-- Opening Marker --

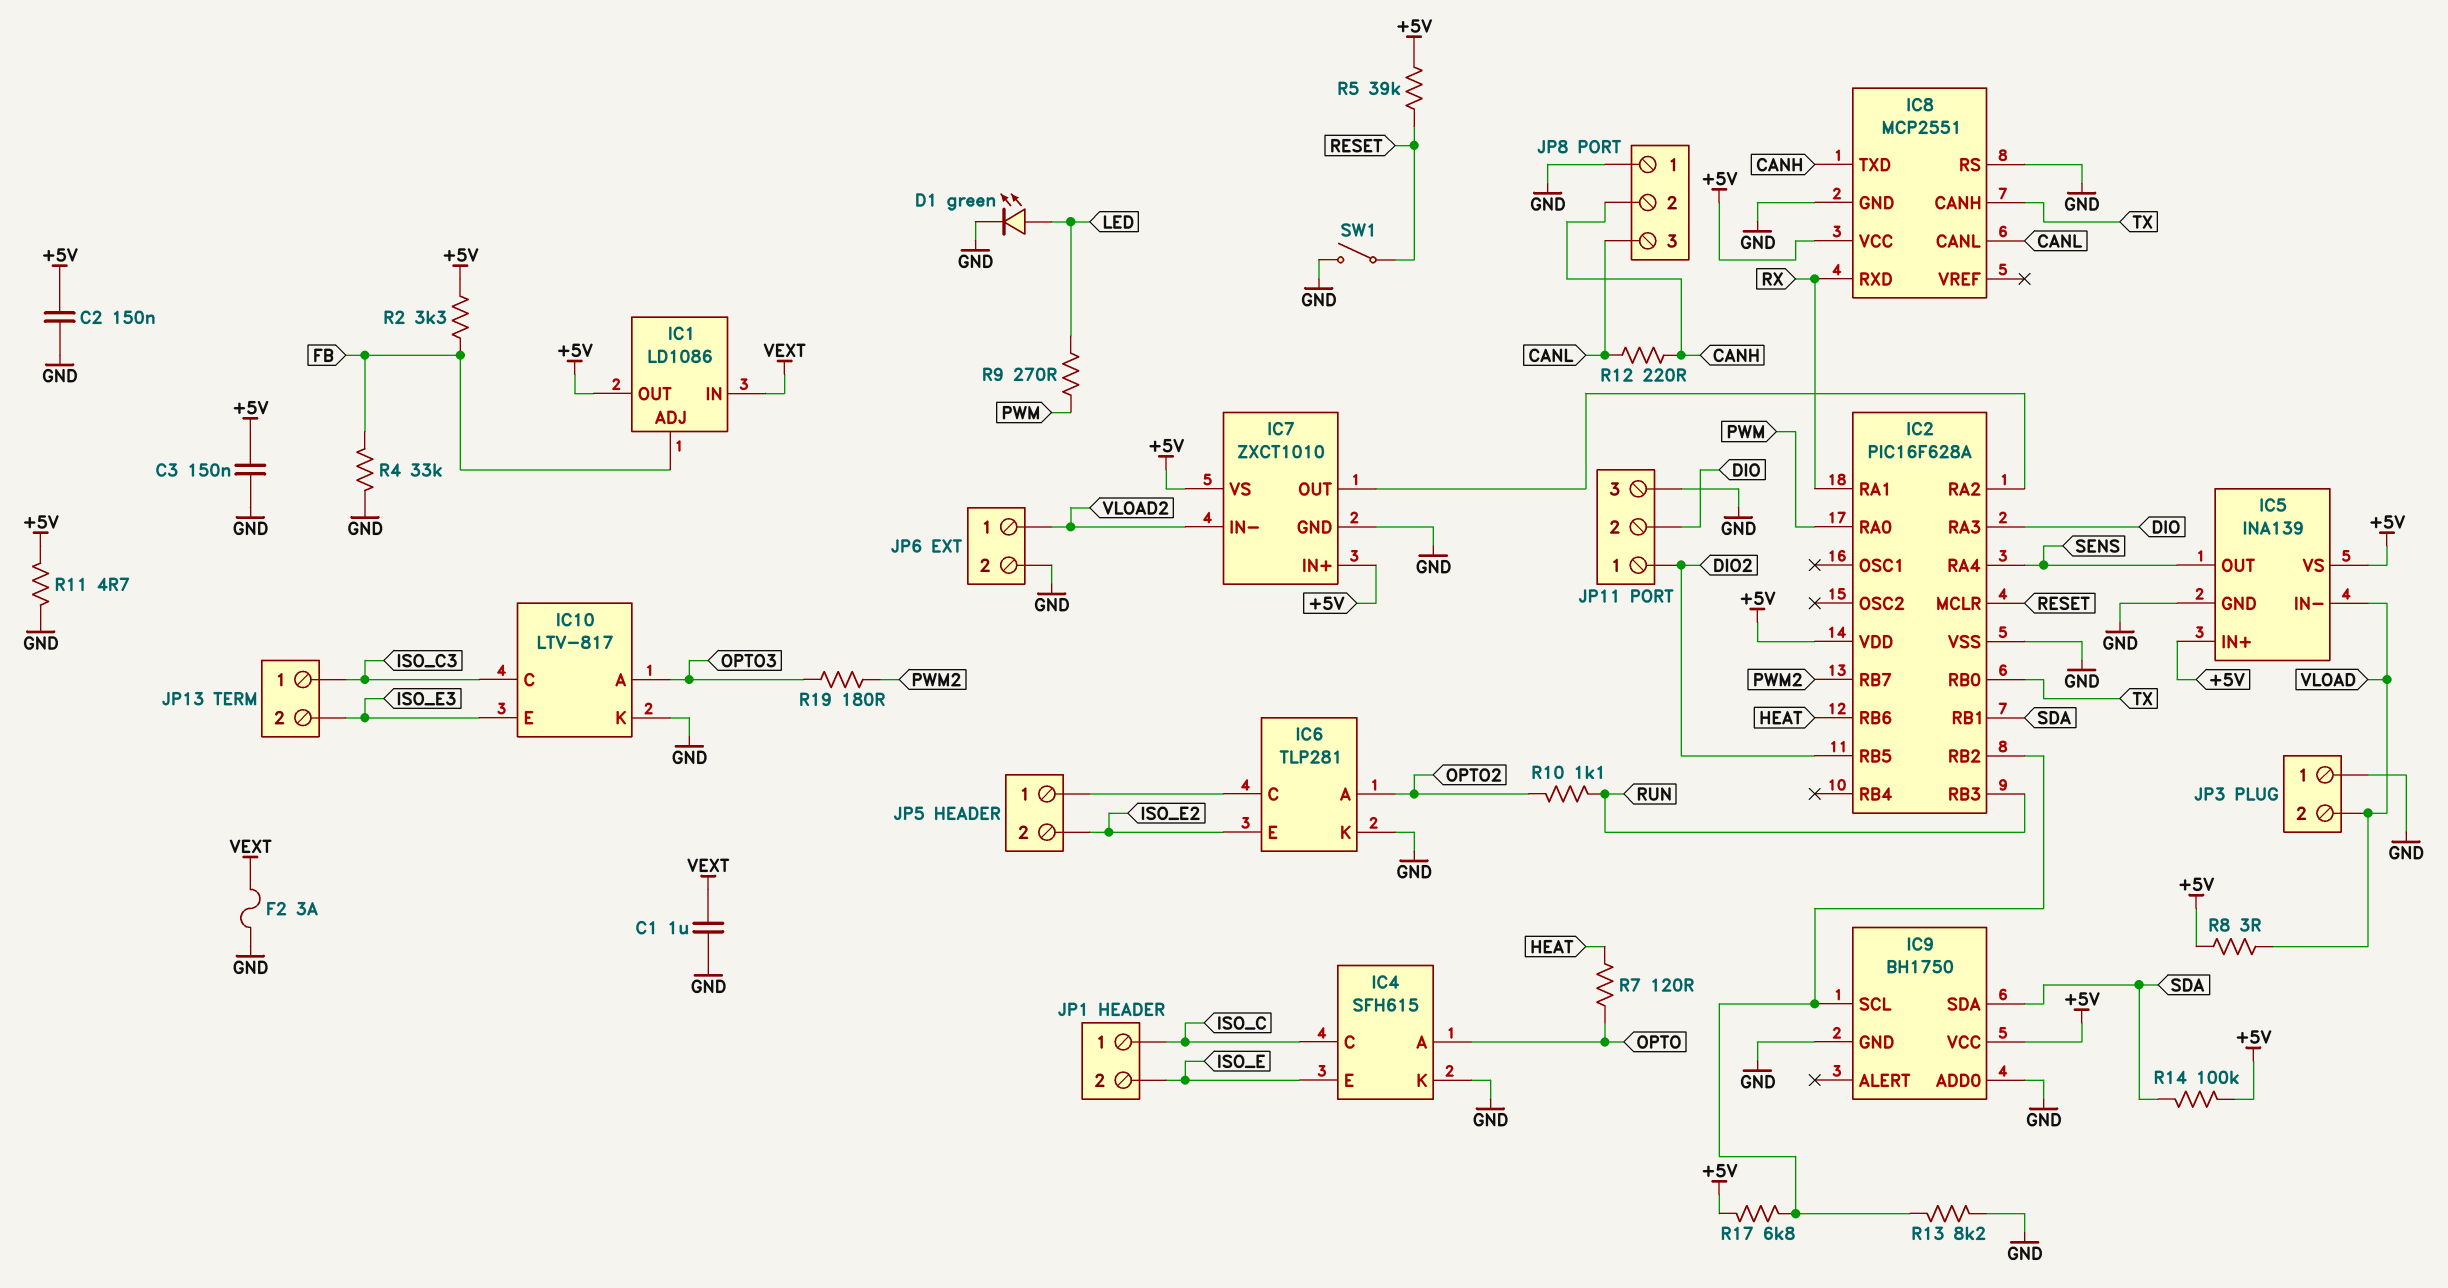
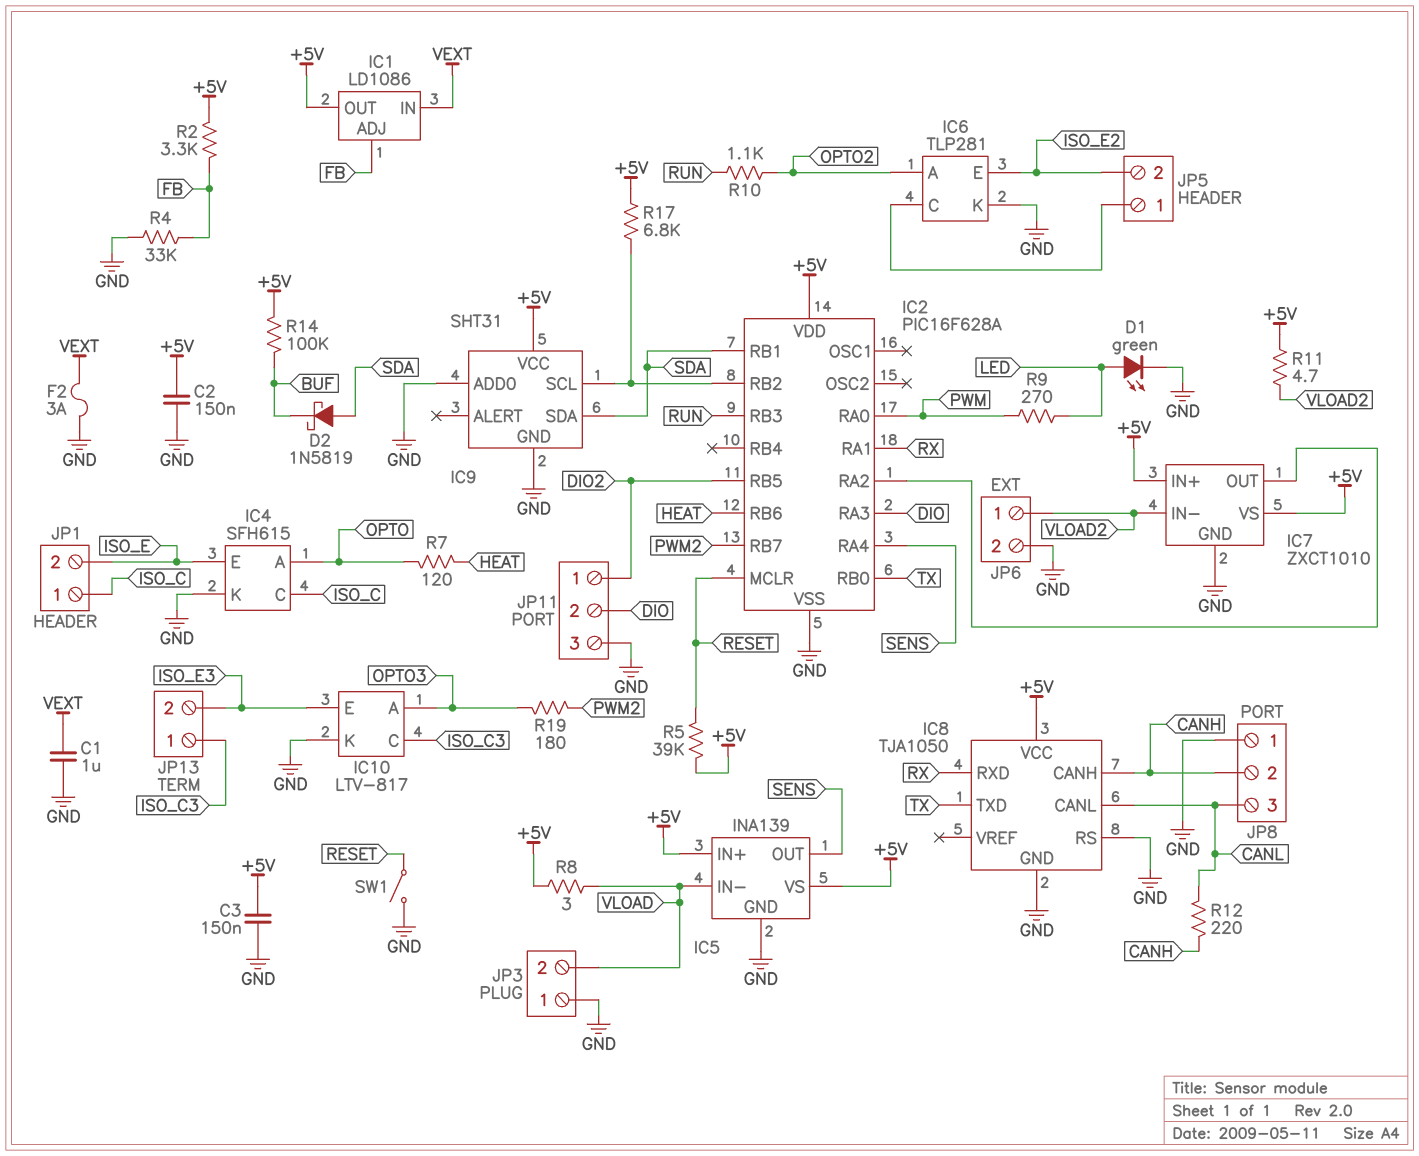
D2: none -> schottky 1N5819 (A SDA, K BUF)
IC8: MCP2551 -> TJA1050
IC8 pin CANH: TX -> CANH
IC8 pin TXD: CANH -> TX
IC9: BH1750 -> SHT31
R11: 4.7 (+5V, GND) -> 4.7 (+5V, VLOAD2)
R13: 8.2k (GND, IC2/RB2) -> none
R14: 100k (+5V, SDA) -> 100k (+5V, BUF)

-- Closing Marker --

● What to produce: Repeat the material exactly and drop each image.

● Task response:
D2: none -> schottky 1N5819 (A SDA, K BUF)
IC8: MCP2551 -> TJA1050
IC8 pin CANH: TX -> CANH
IC8 pin TXD: CANH -> TX
IC9: BH1750 -> SHT31
R11: 4.7 (+5V, GND) -> 4.7 (+5V, VLOAD2)
R13: 8.2k (GND, IC2/RB2) -> none
R14: 100k (+5V, SDA) -> 100k (+5V, BUF)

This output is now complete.